◆ Work item
Under this line are the records; write out word for word the part that begins at the line containing "white light bulb: 5 -> 7" and ends at the line containing "black traffic cone: 7 -> 6", and no more.

(Beginning of Excerpted data)

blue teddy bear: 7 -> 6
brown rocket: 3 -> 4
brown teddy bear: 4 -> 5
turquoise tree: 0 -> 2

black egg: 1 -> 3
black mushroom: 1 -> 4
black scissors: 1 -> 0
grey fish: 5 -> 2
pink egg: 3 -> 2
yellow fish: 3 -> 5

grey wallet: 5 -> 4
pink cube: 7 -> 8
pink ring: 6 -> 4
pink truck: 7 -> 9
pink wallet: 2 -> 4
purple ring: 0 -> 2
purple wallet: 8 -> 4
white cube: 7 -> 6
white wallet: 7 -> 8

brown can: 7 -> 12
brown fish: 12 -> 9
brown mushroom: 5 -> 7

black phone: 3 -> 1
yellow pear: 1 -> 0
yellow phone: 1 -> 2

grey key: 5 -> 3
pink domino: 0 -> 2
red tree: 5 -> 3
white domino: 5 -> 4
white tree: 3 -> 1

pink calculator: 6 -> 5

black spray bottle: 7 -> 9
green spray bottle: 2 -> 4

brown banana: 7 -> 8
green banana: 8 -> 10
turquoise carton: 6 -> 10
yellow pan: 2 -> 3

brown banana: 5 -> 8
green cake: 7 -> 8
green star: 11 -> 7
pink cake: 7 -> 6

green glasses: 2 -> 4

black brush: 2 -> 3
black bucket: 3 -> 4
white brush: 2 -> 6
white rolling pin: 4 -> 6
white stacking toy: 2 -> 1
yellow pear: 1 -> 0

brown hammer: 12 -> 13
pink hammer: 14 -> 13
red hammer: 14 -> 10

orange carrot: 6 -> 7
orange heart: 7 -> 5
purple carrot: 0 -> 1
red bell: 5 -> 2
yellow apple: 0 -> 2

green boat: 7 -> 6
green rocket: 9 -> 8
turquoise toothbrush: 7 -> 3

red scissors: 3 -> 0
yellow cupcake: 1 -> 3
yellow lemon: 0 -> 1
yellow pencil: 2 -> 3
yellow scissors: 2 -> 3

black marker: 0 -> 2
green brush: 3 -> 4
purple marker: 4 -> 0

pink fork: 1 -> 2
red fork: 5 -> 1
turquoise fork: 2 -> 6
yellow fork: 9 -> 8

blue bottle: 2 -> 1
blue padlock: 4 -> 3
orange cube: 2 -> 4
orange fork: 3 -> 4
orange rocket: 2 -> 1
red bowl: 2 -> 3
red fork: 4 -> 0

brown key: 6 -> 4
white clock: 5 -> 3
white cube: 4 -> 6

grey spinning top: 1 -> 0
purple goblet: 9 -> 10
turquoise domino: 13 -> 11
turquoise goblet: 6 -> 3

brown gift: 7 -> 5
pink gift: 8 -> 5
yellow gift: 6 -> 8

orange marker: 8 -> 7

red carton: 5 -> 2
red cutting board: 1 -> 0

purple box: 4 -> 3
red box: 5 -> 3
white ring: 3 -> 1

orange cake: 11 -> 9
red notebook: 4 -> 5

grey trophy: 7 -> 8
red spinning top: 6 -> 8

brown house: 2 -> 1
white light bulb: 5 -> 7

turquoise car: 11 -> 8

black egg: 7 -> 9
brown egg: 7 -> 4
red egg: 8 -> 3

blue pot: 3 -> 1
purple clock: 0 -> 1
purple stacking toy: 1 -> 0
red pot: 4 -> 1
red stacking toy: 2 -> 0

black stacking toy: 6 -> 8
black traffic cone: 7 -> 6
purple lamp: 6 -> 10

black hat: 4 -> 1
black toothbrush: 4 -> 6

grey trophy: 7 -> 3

(End of Excerpted data)

◆ Solution to this exercise
white light bulb: 5 -> 7

turquoise car: 11 -> 8

black egg: 7 -> 9
brown egg: 7 -> 4
red egg: 8 -> 3

blue pot: 3 -> 1
purple clock: 0 -> 1
purple stacking toy: 1 -> 0
red pot: 4 -> 1
red stacking toy: 2 -> 0

black stacking toy: 6 -> 8
black traffic cone: 7 -> 6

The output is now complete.